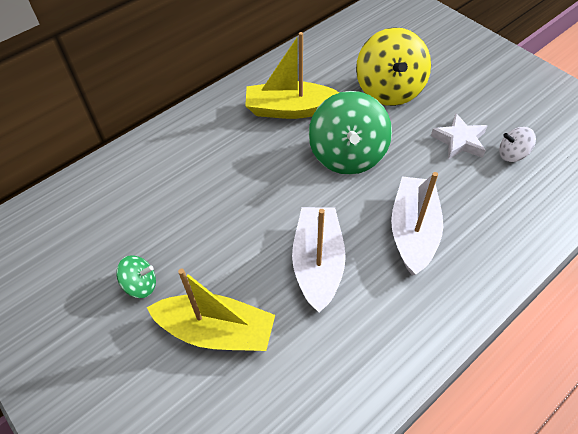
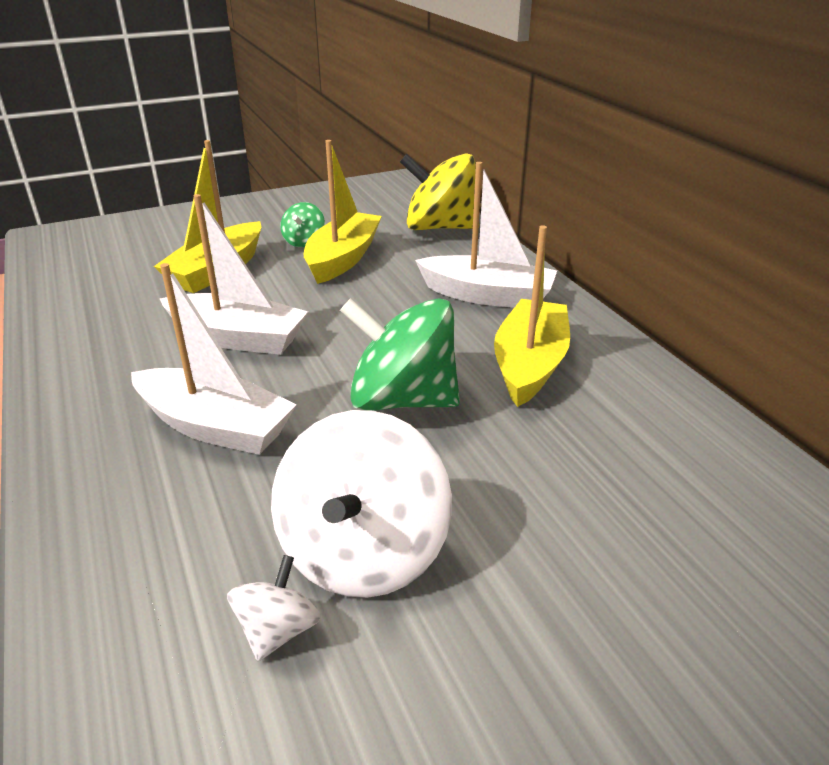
camera: 105 degrees right, 20 degrees down
(171, 242) = (343, 258): none -> yellow boat
(212, 140) = (487, 296): none -> white boat
(389, 90) = (551, 492): yellow spinning top -> yellow spinning top (439, 227)
(459, 141) = (363, 552): white star -> white spinning top

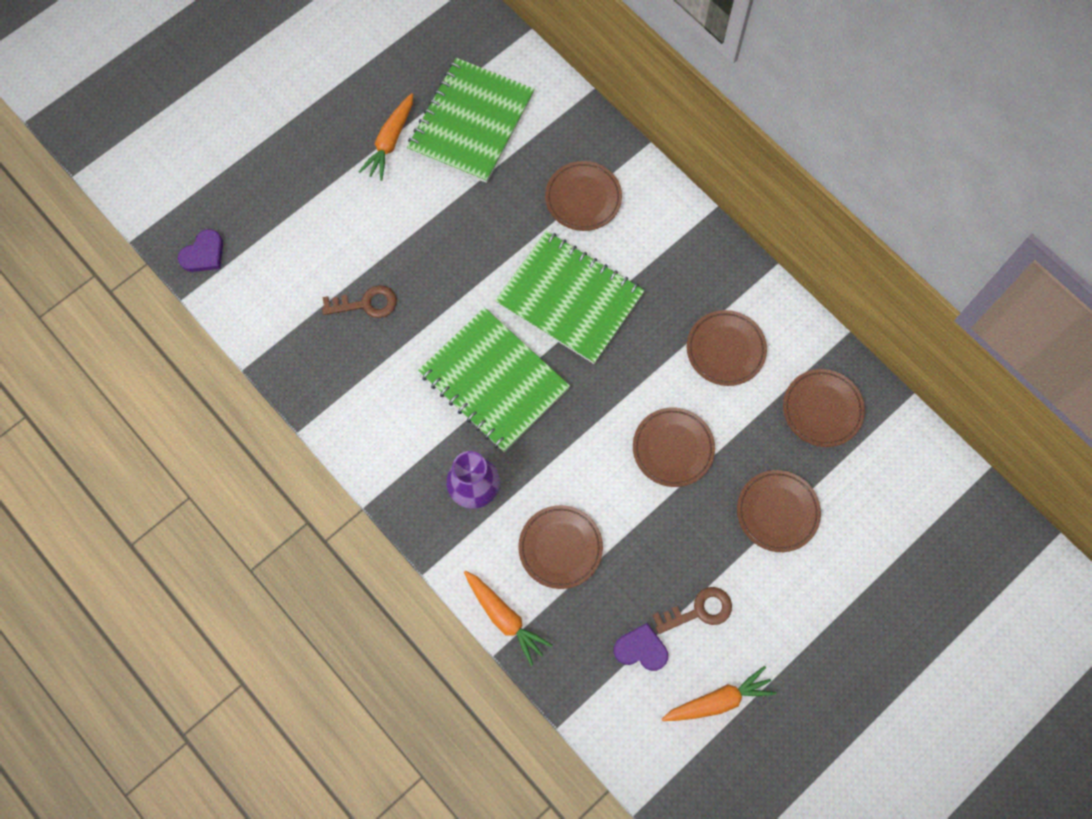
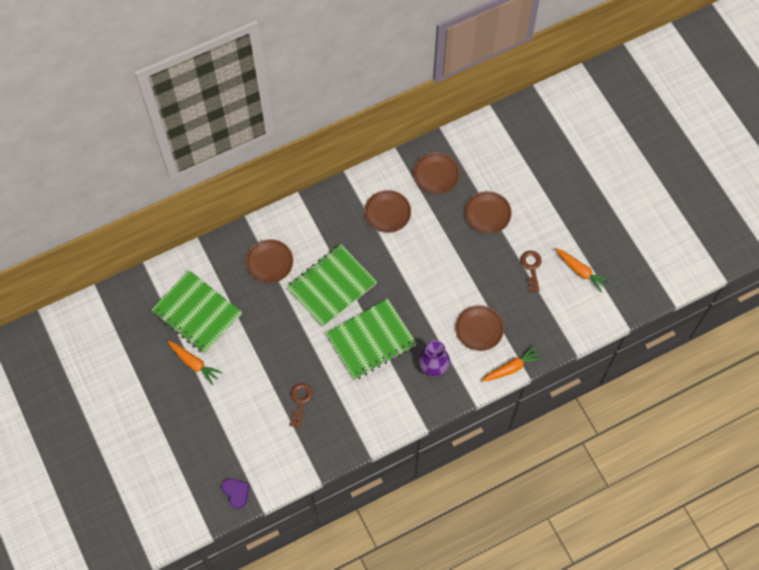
camera: 75 degrees left, 5 degrees down
(641, 649) = (545, 302): purple heart -> none
(673, 448) = (437, 256): brown plate -> none
(719, 700) = (581, 271): orange carrot -> orange carrot turned 135 degrees clockwise

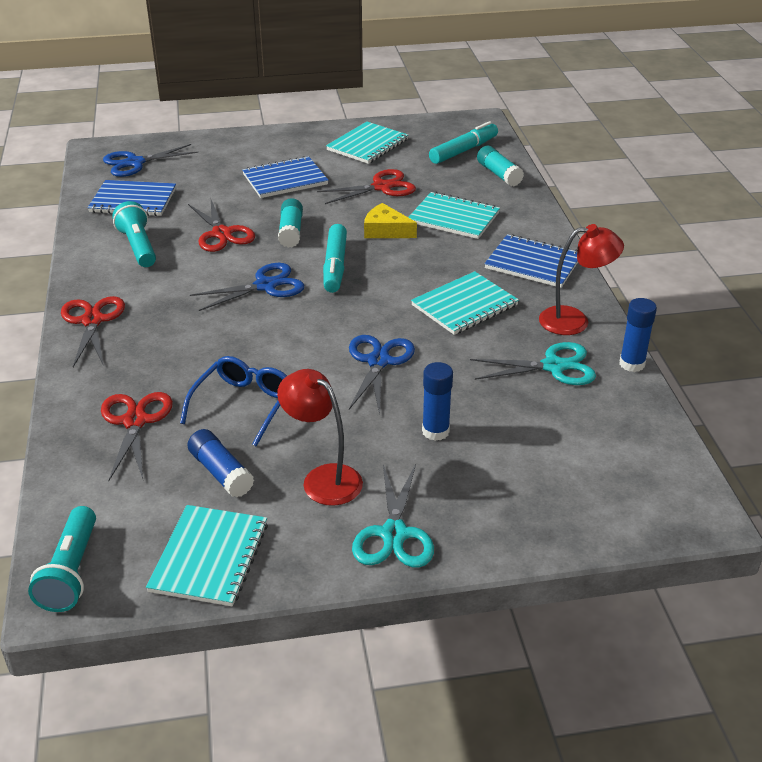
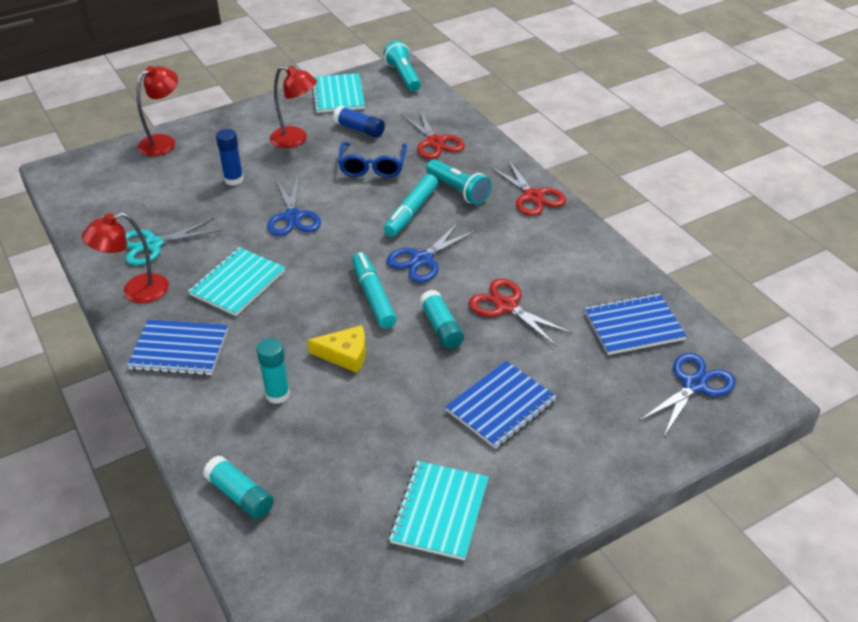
camera: 160 degrees right, 5 degrees up
(138, 247) = (569, 271): turquoise flashlight -> turquoise flashlight (458, 190)
(382, 187) = (380, 425): red scissors -> none
(394, 534) = (242, 124): turquoise scissors -> none
(454, 218) = (277, 394): turquoise notebook -> turquoise glue stick
(463, 150) = (301, 539): turquoise marker -> turquoise marker (411, 212)
(528, 529) = (164, 142): none -> red lamp
(632, 364) = (88, 262): blue glue stick -> none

******************************

Exact copy required, pictures excluded: the lines from the one holding "(641, 649) = (545, 302): purple heart -> none" through the last line of the data, both ends included.

● **Exercise output**
(641, 649) = (545, 302): purple heart -> none
(673, 448) = (437, 256): brown plate -> none
(719, 700) = (581, 271): orange carrot -> orange carrot turned 135 degrees clockwise

camera: 160 degrees right, 5 degrees up
(138, 247) = (569, 271): turquoise flashlight -> turquoise flashlight (458, 190)
(382, 187) = (380, 425): red scissors -> none
(394, 534) = (242, 124): turquoise scissors -> none
(454, 218) = (277, 394): turquoise notebook -> turquoise glue stick
(463, 150) = (301, 539): turquoise marker -> turquoise marker (411, 212)
(528, 529) = (164, 142): none -> red lamp
(632, 364) = (88, 262): blue glue stick -> none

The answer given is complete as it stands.